Exercise brief. Transcribe all of the data exactly. Images stay out.

(Before-and-after scene images)
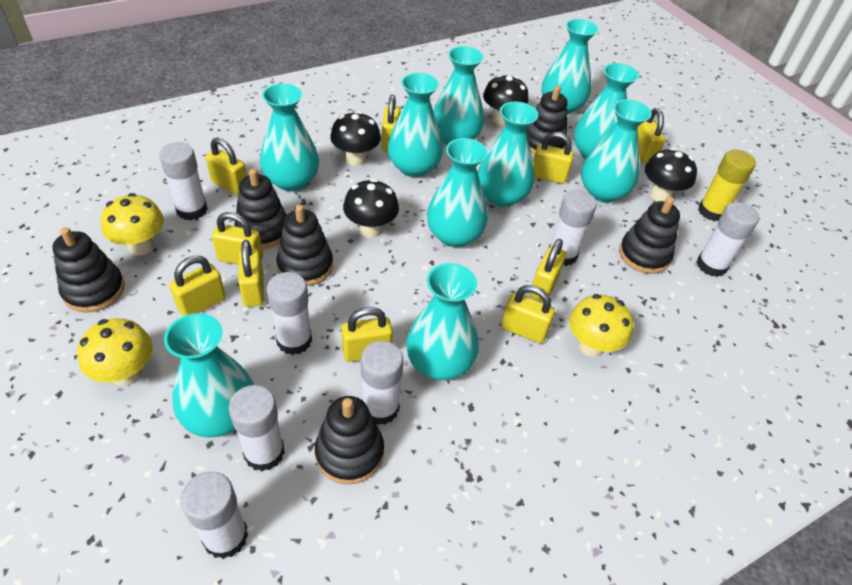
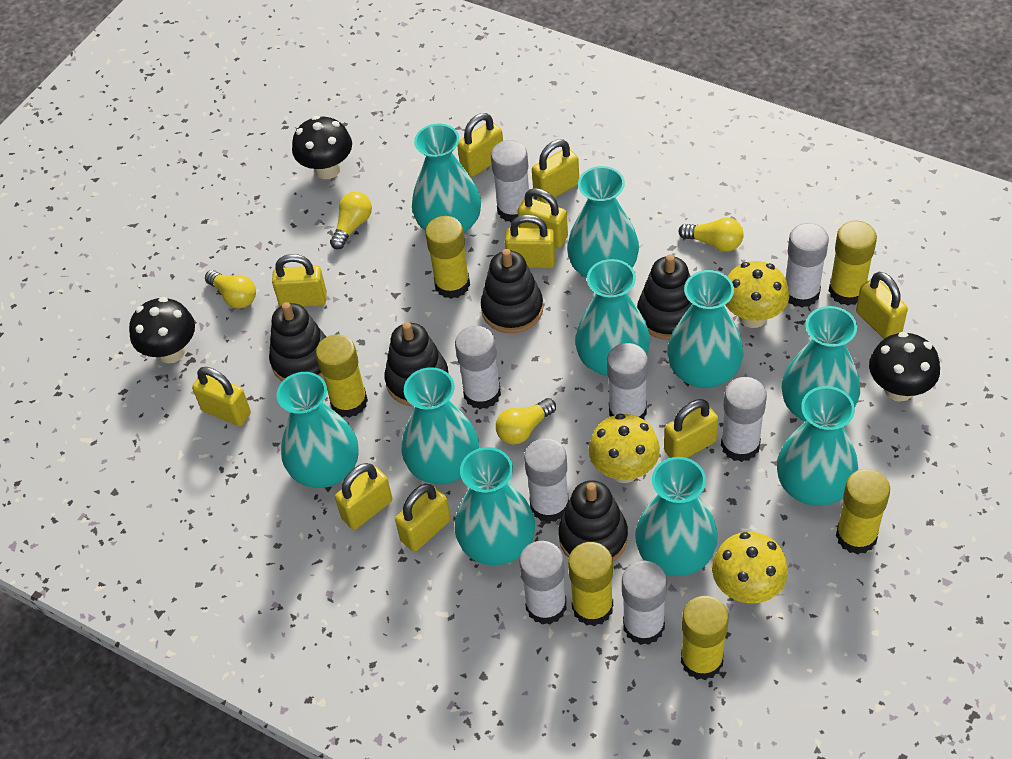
black mushroom: 4 -> 3
black stacking toy: 6 -> 5
white glue stick: 7 -> 8
yellow glue stick: 1 -> 6
yellow light bulb: 0 -> 4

Response area.
black mushroom: 4 -> 3
black stacking toy: 6 -> 5
white glue stick: 7 -> 8
yellow glue stick: 1 -> 6
yellow light bulb: 0 -> 4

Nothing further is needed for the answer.